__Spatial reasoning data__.

========

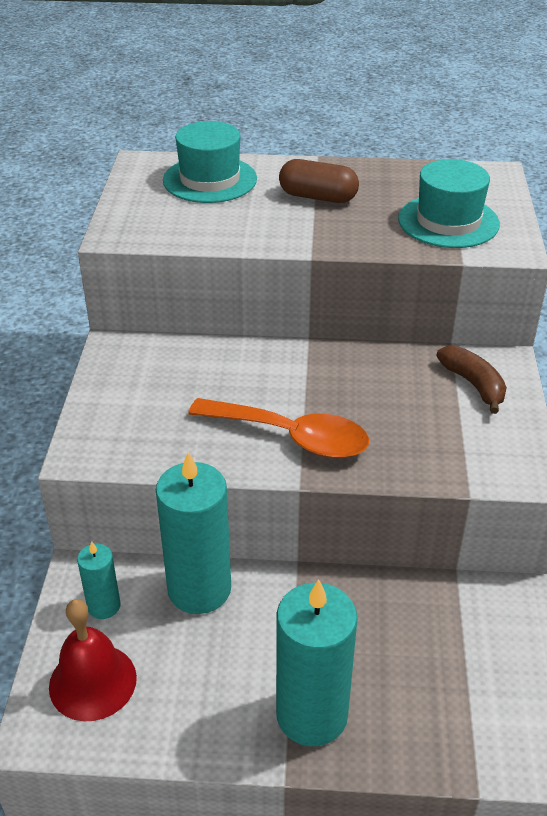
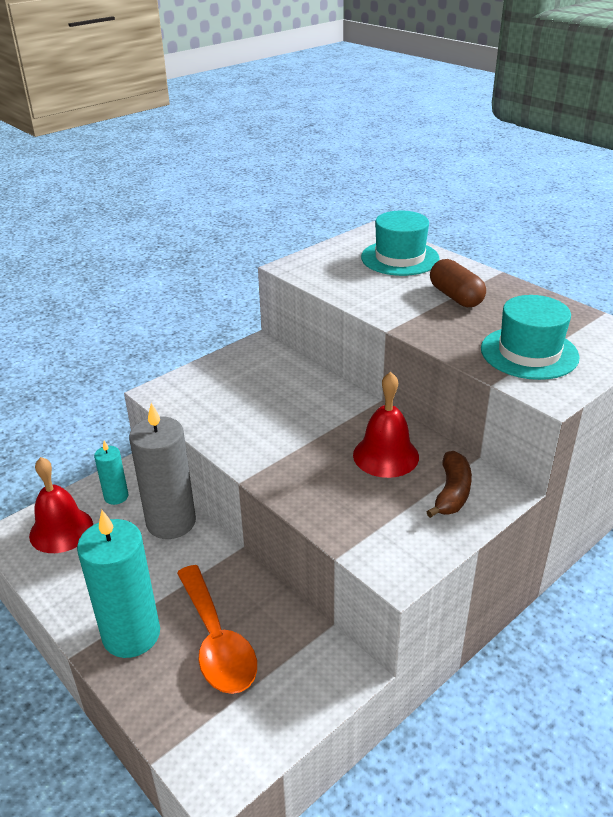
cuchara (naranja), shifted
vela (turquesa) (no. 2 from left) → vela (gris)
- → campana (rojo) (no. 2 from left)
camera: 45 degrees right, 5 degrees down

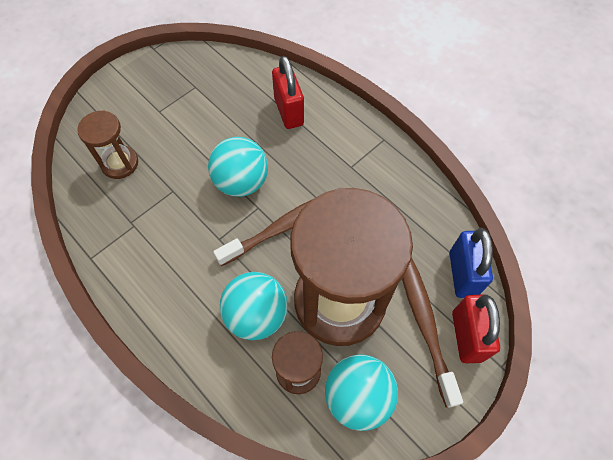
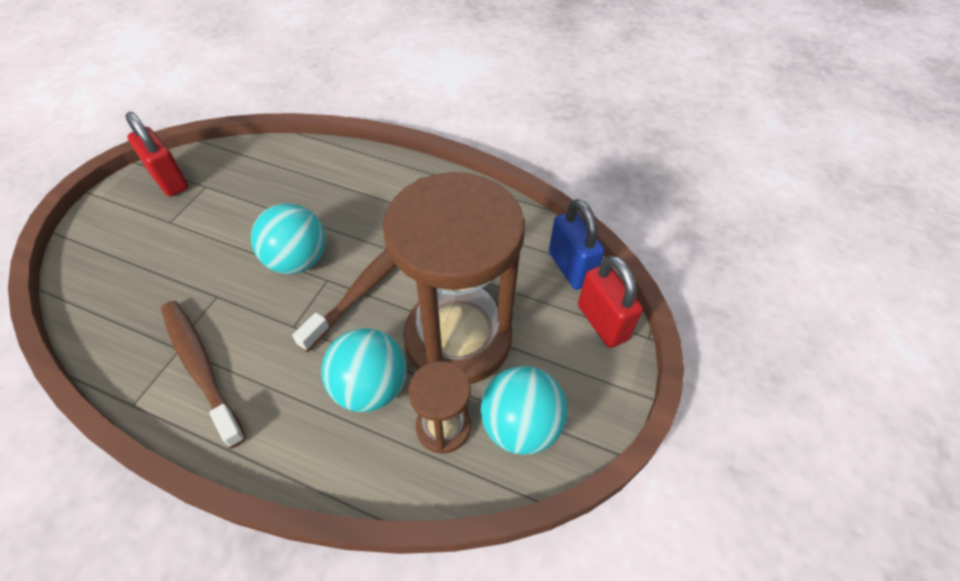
candado (rojo) (no. 1 from left), shifted
reloj de arena (marrón) (no. 1 from left) → -
cepillo de dientes (marrón) (no. 2 from left in the first image) → cepillo de dientes (marrón) (no. 1 from left), shifted
camera: 25 degrees left, 10 degrees down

========

__TASK ITEM__.
The answer should be nothing but the number of lines above that contain "degrees".

__RESULT OF THIS TASK__.
2